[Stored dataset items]
::::::

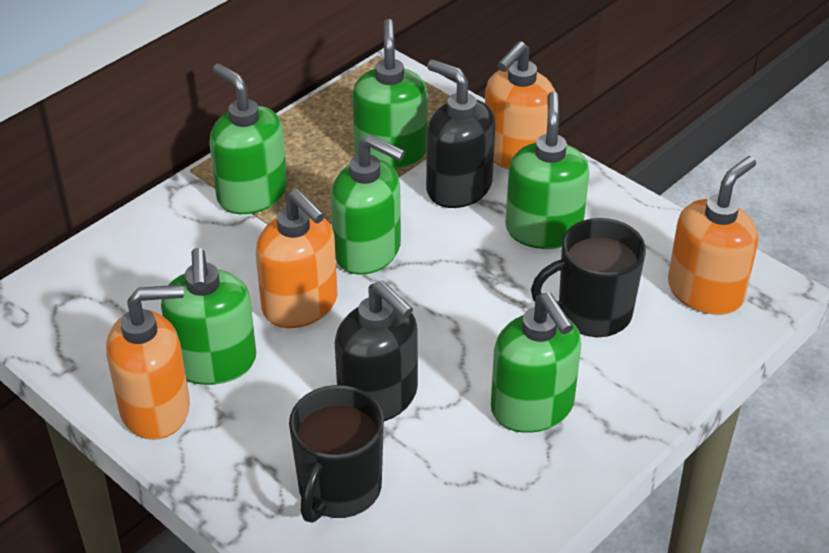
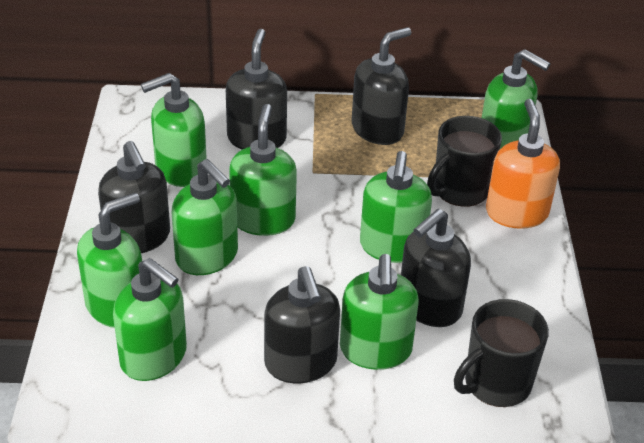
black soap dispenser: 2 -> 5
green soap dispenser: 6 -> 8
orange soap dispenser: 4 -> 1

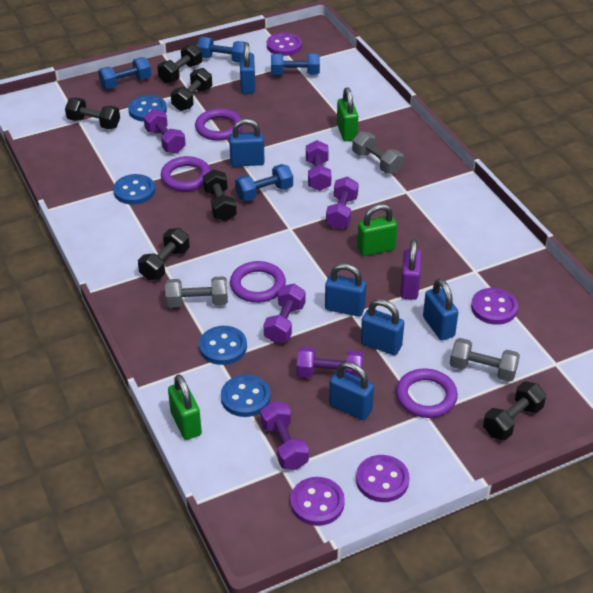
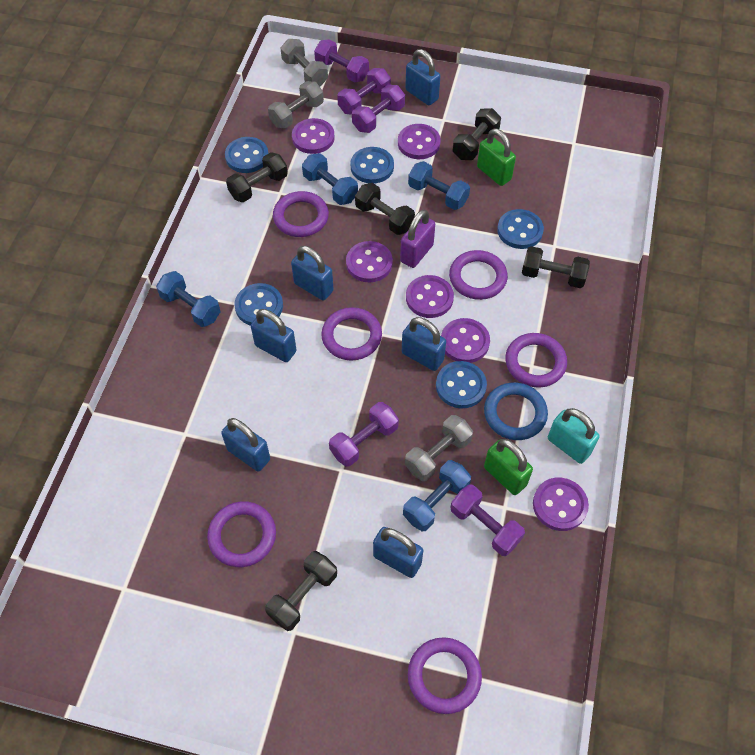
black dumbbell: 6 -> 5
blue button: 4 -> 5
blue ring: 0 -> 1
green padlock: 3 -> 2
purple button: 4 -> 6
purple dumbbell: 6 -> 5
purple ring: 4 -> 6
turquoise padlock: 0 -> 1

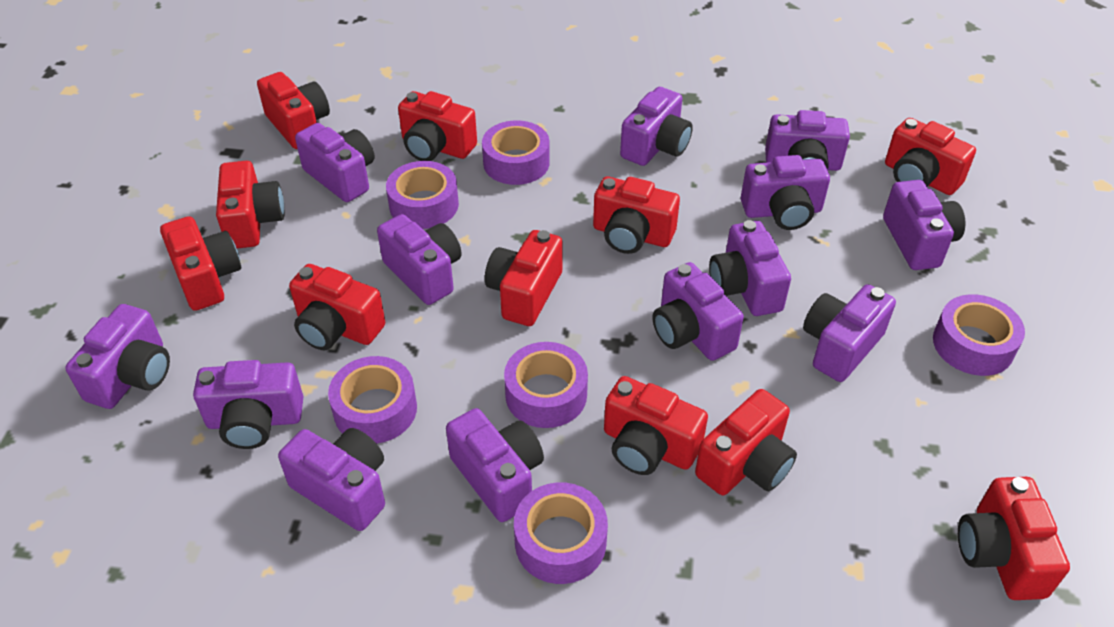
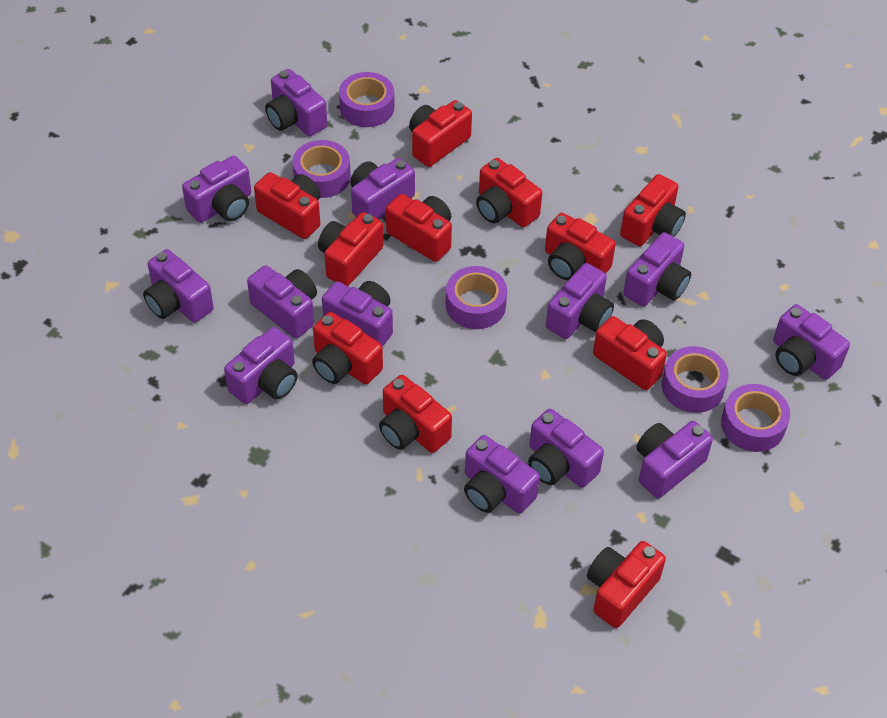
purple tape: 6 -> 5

::::::

Work instructions
Review the entries above and return every line where "green" appears.

Exercise solution
green soap dispenser: 6 -> 8
green padlock: 3 -> 2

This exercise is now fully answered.